(Data entries)
*** Begin section ***

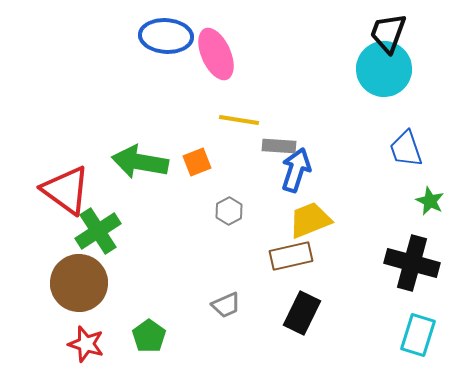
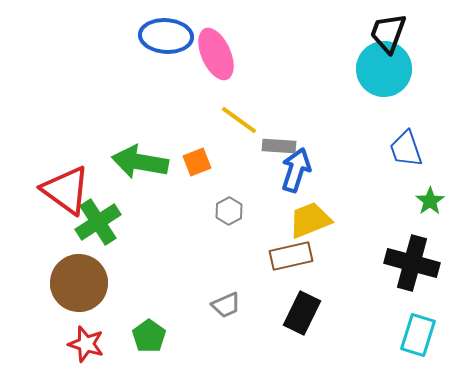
yellow line: rotated 27 degrees clockwise
green star: rotated 12 degrees clockwise
green cross: moved 9 px up
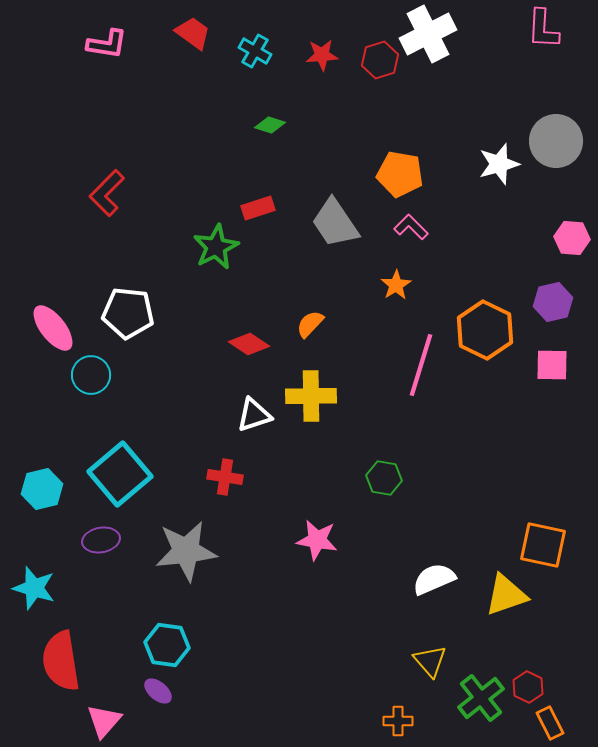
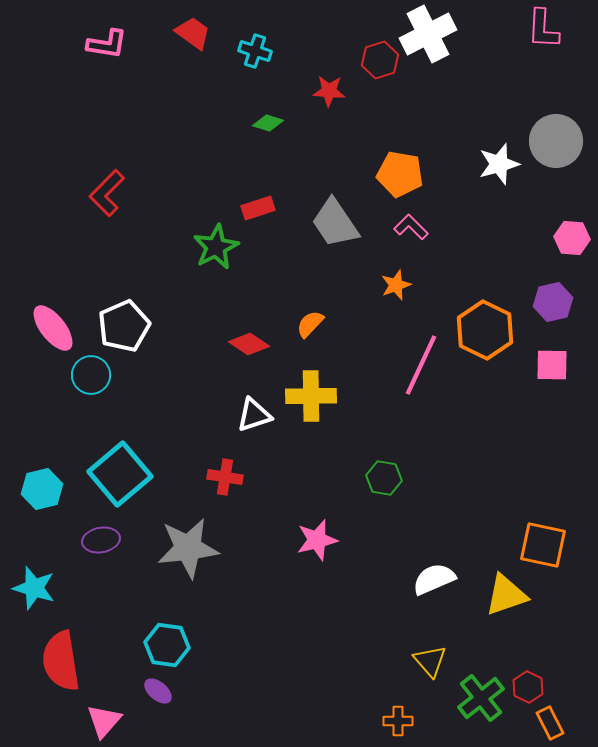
cyan cross at (255, 51): rotated 12 degrees counterclockwise
red star at (322, 55): moved 7 px right, 36 px down; rotated 8 degrees clockwise
green diamond at (270, 125): moved 2 px left, 2 px up
orange star at (396, 285): rotated 12 degrees clockwise
white pentagon at (128, 313): moved 4 px left, 13 px down; rotated 30 degrees counterclockwise
pink line at (421, 365): rotated 8 degrees clockwise
pink star at (317, 540): rotated 24 degrees counterclockwise
gray star at (186, 551): moved 2 px right, 3 px up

*** End section ***

Scan the lines above for "star" and state how many match, nothing more.

## RESULT FOR THIS EXERCISE:
5